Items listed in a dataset
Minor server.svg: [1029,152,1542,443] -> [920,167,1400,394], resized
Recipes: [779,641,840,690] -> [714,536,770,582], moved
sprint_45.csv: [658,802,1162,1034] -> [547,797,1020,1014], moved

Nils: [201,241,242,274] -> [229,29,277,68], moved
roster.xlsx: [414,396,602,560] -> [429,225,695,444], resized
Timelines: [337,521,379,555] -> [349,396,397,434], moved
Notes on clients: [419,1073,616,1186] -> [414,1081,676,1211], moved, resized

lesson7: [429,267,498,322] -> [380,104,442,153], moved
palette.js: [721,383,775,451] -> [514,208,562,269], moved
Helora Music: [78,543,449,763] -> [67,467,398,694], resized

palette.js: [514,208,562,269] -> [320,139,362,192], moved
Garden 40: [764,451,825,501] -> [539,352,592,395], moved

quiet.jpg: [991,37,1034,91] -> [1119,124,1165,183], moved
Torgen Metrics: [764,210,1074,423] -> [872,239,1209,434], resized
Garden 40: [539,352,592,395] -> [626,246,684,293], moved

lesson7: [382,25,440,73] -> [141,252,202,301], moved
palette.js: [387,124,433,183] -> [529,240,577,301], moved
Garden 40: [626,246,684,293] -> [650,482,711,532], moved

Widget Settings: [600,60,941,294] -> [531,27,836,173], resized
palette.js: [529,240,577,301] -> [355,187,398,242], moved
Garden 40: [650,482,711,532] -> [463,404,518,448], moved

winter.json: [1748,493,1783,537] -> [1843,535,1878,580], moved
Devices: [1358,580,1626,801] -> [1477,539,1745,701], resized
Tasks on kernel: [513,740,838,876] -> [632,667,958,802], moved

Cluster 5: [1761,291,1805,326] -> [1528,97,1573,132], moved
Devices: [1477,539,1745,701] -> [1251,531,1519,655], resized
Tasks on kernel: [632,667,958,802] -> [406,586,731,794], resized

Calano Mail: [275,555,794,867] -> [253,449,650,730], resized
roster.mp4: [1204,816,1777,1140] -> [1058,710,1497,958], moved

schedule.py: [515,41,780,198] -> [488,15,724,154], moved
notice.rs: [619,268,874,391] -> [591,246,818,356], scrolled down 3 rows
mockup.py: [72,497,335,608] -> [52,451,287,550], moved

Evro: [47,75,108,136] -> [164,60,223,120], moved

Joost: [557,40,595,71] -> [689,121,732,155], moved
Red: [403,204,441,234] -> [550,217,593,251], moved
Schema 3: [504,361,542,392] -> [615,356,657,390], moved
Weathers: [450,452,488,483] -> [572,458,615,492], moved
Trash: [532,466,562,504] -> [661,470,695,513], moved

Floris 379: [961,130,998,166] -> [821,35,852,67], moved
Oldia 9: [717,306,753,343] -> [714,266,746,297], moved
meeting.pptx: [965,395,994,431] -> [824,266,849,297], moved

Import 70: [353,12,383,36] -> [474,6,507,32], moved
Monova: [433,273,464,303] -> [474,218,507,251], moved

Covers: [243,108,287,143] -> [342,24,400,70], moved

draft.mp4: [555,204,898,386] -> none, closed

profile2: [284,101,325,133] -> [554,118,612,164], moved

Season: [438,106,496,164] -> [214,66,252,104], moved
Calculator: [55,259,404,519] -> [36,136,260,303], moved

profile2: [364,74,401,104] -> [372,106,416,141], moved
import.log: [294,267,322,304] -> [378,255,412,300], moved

*Work instructions*: Only the lines from the one containing "profile2: [364,74,401,104] ->" through the end of the entries above belong in the answer; repeat them exactly.

*Task response*:
profile2: [364,74,401,104] -> [372,106,416,141], moved
import.log: [294,267,322,304] -> [378,255,412,300], moved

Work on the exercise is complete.